** Opening RECORDS SUPPLIED block **

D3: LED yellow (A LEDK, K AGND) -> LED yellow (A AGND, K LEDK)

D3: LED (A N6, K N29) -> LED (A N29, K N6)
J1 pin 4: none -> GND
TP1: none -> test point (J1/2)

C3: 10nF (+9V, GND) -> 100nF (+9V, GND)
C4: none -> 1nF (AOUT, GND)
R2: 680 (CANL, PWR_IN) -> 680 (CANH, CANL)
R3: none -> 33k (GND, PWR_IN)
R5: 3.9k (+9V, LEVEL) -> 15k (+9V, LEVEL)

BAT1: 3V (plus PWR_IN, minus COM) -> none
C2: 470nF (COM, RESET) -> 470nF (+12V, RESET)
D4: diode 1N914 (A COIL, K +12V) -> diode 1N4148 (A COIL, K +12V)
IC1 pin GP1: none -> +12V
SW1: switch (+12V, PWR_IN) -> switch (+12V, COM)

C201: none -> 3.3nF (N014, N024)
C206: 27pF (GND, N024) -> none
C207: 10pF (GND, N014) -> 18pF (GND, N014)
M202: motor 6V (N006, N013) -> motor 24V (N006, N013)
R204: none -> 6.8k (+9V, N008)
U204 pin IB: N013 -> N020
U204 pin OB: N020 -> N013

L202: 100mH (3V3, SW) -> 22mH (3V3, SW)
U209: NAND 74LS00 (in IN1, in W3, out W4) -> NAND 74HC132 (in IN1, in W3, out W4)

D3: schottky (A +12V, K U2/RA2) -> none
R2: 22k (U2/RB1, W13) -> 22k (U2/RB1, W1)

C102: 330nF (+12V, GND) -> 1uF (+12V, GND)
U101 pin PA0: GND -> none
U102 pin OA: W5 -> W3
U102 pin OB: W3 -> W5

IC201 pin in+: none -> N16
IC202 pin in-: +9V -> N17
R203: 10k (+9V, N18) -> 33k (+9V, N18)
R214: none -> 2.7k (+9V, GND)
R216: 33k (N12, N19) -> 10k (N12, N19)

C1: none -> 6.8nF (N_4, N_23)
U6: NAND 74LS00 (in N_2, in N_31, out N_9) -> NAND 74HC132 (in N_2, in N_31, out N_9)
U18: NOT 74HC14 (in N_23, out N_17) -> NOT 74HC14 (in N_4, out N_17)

** Closing RECORDS SUPPLIED block **

» INSTRUCTIONS TO FOLLOW:
Set down exactly the lines above that run from the start of the listing to the line with "C206: 27pF (GND, N024) -> none". Leave out every later line.

» ANSWER AREA:
D3: LED yellow (A LEDK, K AGND) -> LED yellow (A AGND, K LEDK)

D3: LED (A N6, K N29) -> LED (A N29, K N6)
J1 pin 4: none -> GND
TP1: none -> test point (J1/2)

C3: 10nF (+9V, GND) -> 100nF (+9V, GND)
C4: none -> 1nF (AOUT, GND)
R2: 680 (CANL, PWR_IN) -> 680 (CANH, CANL)
R3: none -> 33k (GND, PWR_IN)
R5: 3.9k (+9V, LEVEL) -> 15k (+9V, LEVEL)

BAT1: 3V (plus PWR_IN, minus COM) -> none
C2: 470nF (COM, RESET) -> 470nF (+12V, RESET)
D4: diode 1N914 (A COIL, K +12V) -> diode 1N4148 (A COIL, K +12V)
IC1 pin GP1: none -> +12V
SW1: switch (+12V, PWR_IN) -> switch (+12V, COM)

C201: none -> 3.3nF (N014, N024)
C206: 27pF (GND, N024) -> none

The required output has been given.